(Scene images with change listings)
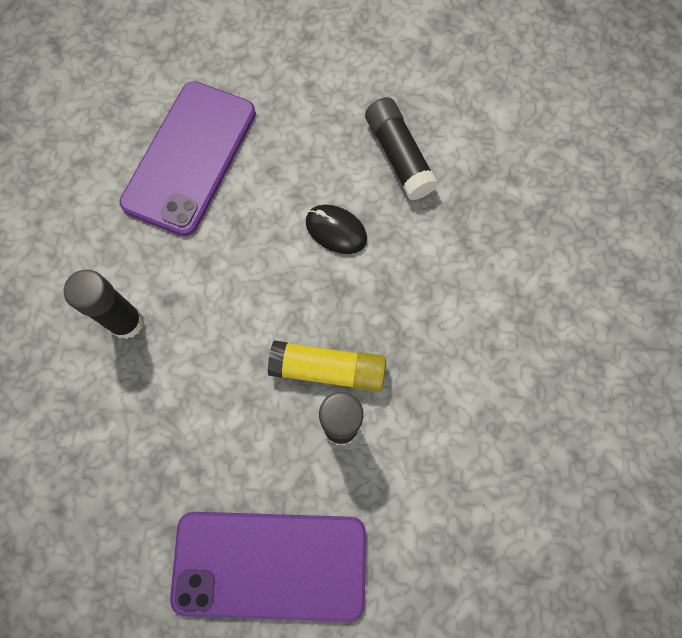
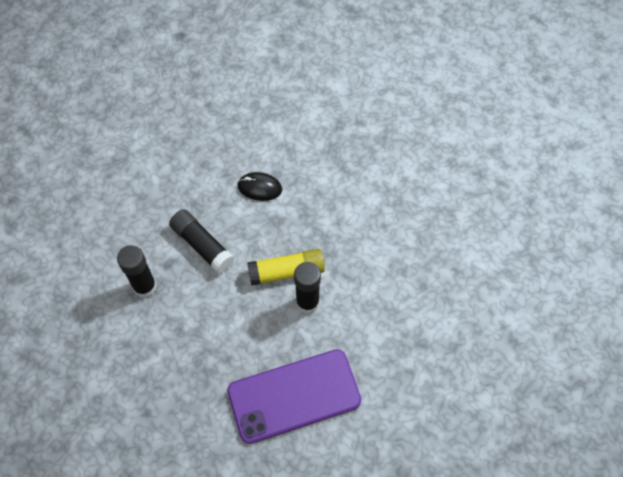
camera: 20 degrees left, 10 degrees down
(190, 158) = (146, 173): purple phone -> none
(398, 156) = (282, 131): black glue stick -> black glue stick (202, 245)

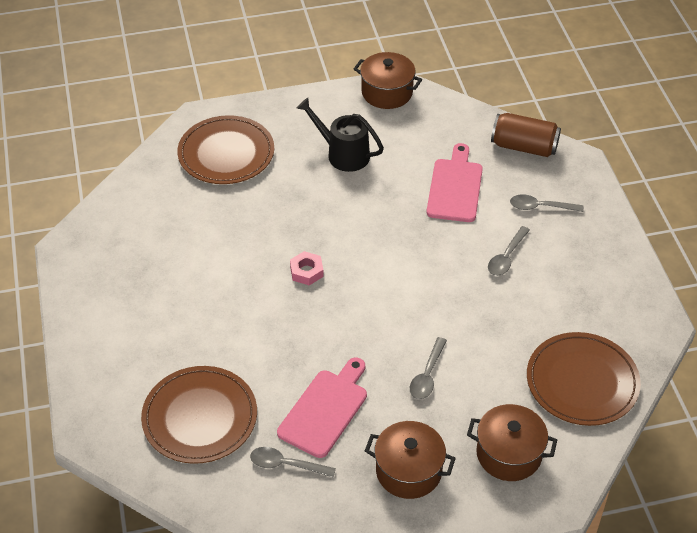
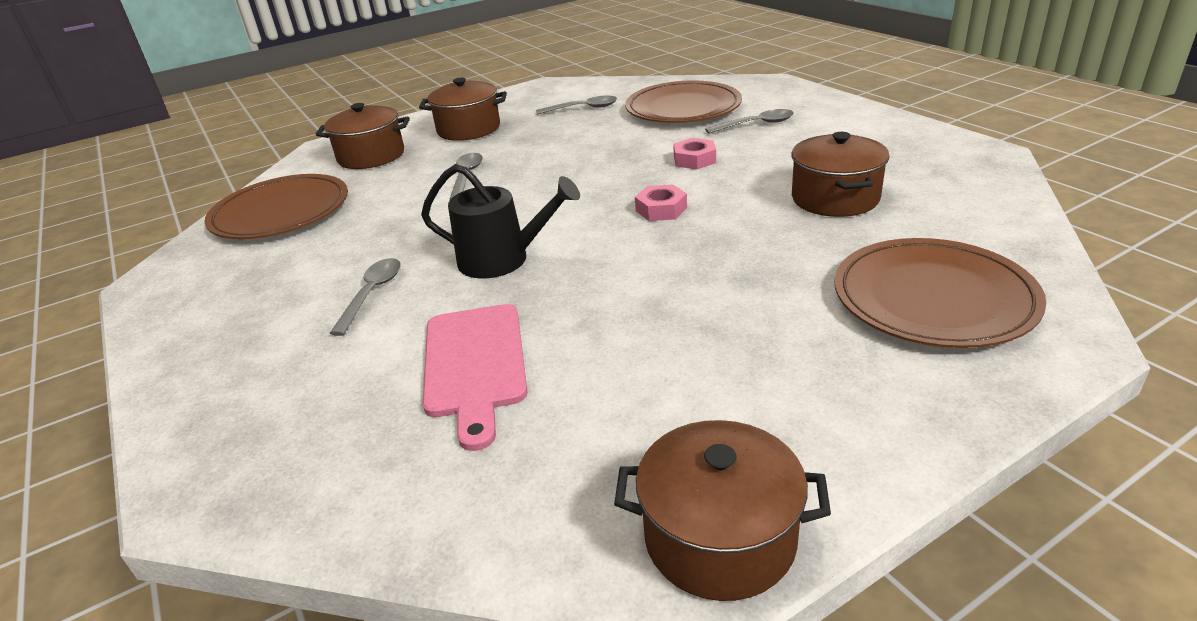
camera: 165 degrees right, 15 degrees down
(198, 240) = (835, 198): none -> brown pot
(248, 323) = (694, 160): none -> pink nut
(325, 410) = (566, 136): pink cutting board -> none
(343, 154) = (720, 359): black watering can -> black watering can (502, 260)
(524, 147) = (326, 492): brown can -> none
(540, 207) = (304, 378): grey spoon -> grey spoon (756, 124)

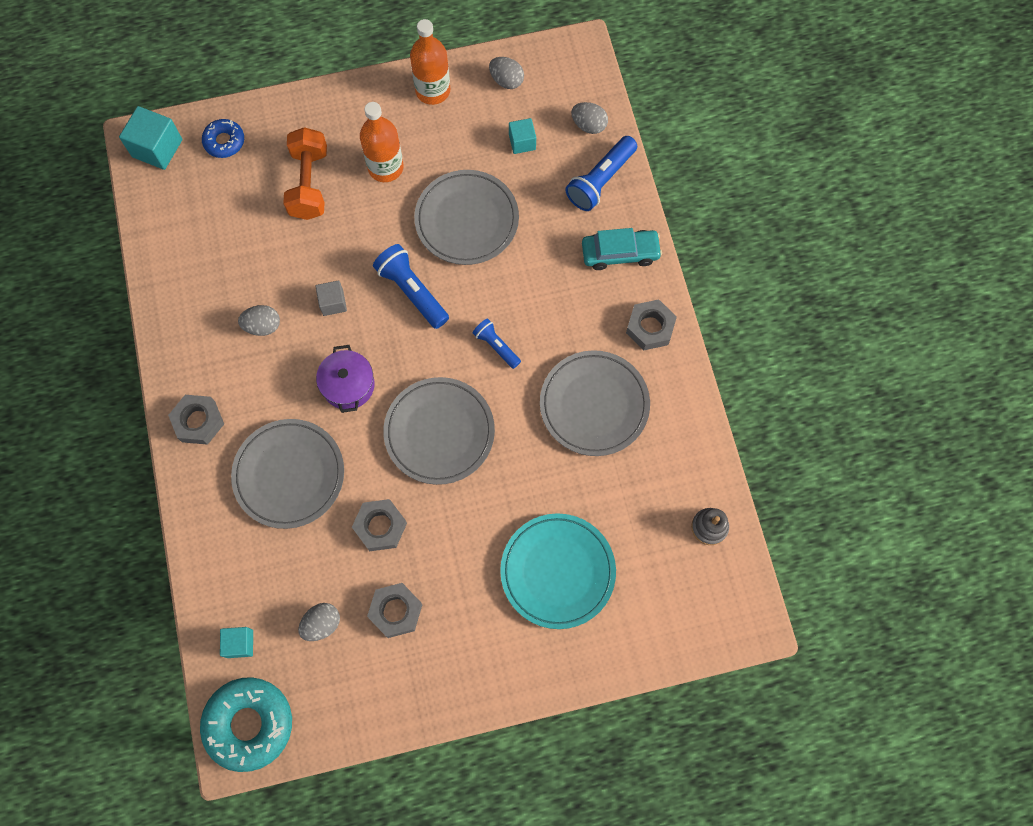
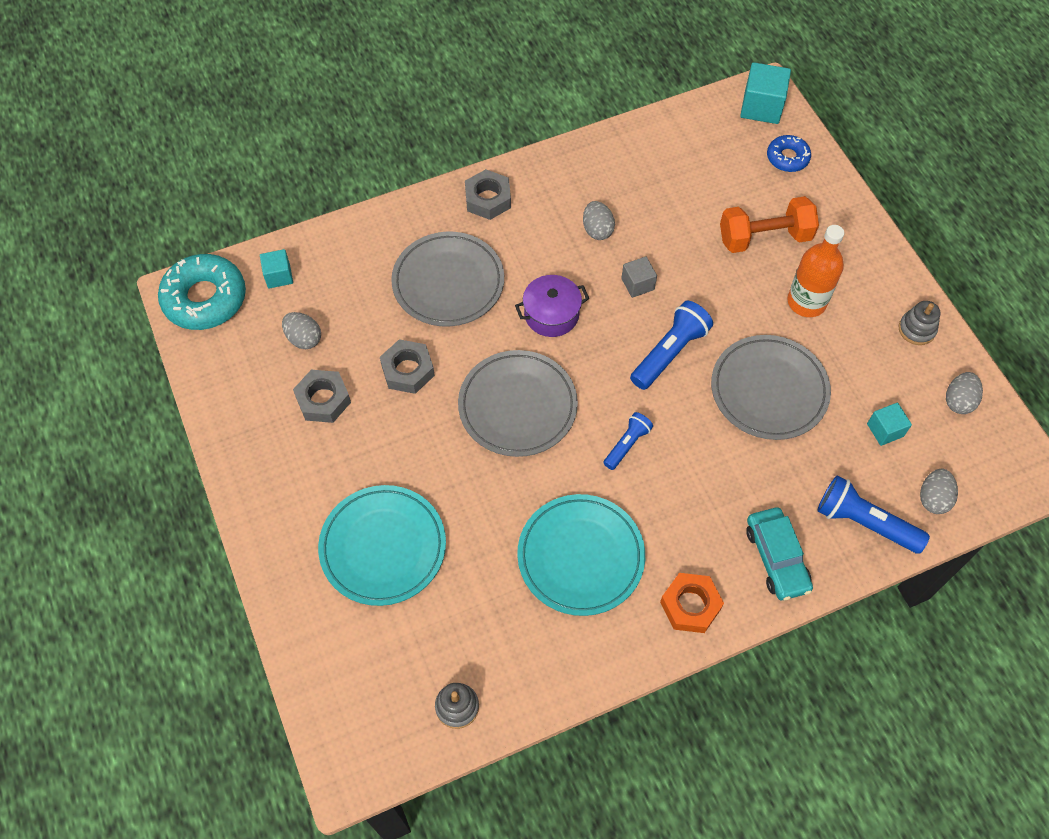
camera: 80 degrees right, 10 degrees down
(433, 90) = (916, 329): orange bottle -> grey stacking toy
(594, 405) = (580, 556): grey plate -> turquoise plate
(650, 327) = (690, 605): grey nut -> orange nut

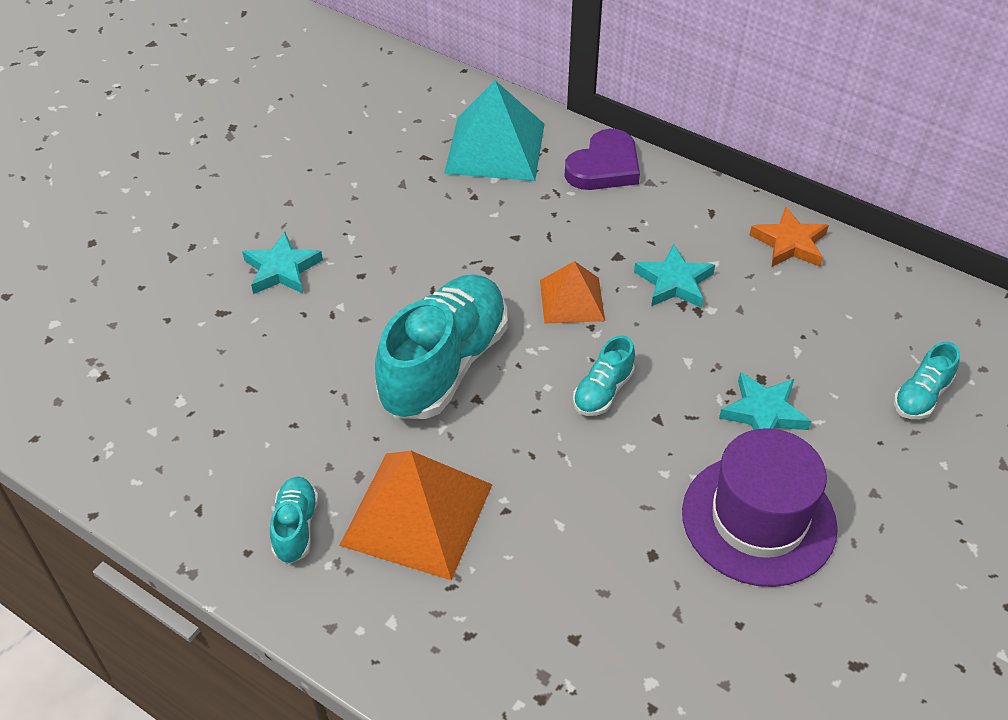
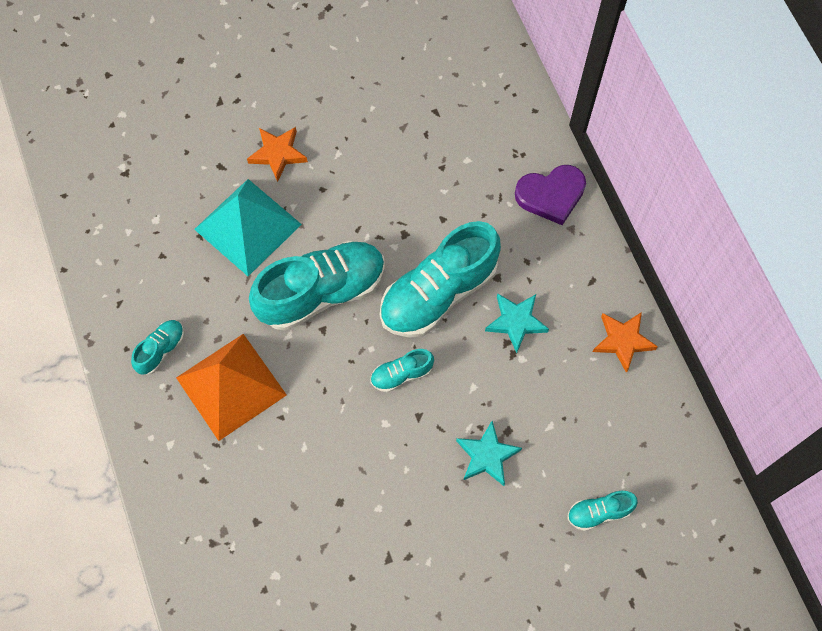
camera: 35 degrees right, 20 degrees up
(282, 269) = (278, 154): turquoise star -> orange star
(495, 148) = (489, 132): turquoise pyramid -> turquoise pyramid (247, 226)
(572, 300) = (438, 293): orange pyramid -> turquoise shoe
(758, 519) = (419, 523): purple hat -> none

What you will do
Produce a word-for-word copy of the records, omitting all images.

Answer to the problem
camera: 20 degrees left, 10 degrees down
(190, 158) = (146, 173): purple phone -> none
(398, 156) = (282, 131): black glue stick -> black glue stick (202, 245)

camera: 165 degrees right, 15 degrees down
(198, 240) = (835, 198): none -> brown pot
(248, 323) = (694, 160): none -> pink nut
(325, 410) = (566, 136): pink cutting board -> none
(343, 154) = (720, 359): black watering can -> black watering can (502, 260)
(524, 147) = (326, 492): brown can -> none
(540, 207) = (304, 378): grey spoon -> grey spoon (756, 124)

camera: 80 degrees right, 10 degrees down
(433, 90) = (916, 329): orange bottle -> grey stacking toy
(594, 405) = (580, 556): grey plate -> turquoise plate
(650, 327) = (690, 605): grey nut -> orange nut

camera: 35 degrees right, 20 degrees up
(282, 269) = (278, 154): turquoise star -> orange star
(495, 148) = (489, 132): turquoise pyramid -> turquoise pyramid (247, 226)
(572, 300) = (438, 293): orange pyramid -> turquoise shoe
(758, 519) = (419, 523): purple hat -> none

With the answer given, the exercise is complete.